Start of MATERIAL FOR THE TASK

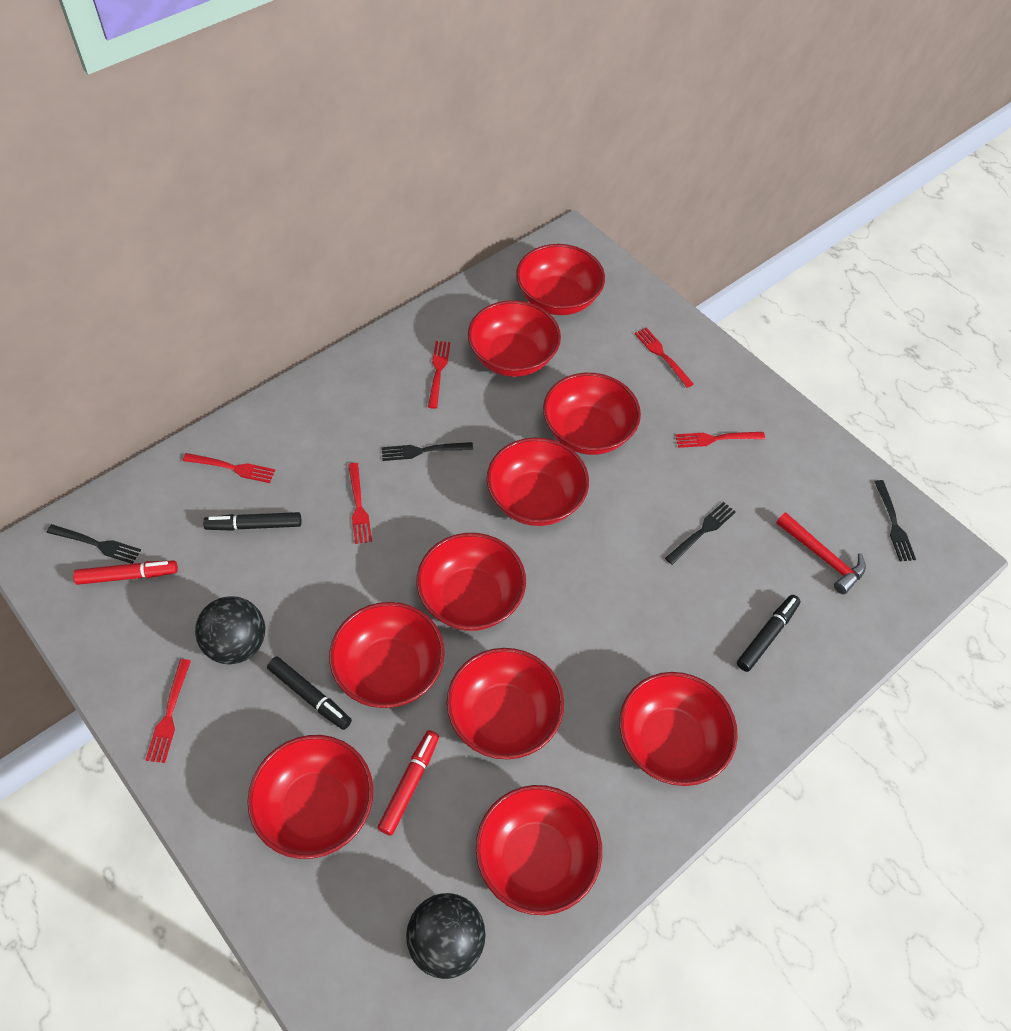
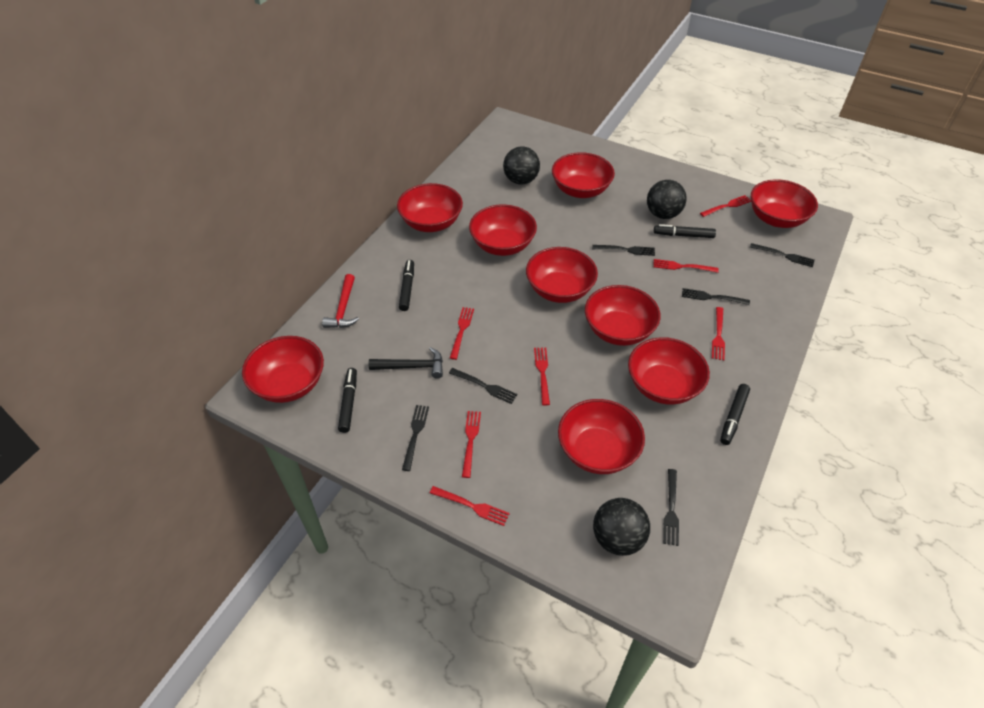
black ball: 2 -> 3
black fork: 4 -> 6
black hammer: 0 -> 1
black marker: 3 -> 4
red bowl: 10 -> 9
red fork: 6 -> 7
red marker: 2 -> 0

End of MATERIAL FOR THE TASK

Please give, as a single number with nothing added, the count of lines in the records that contain the word "black".

4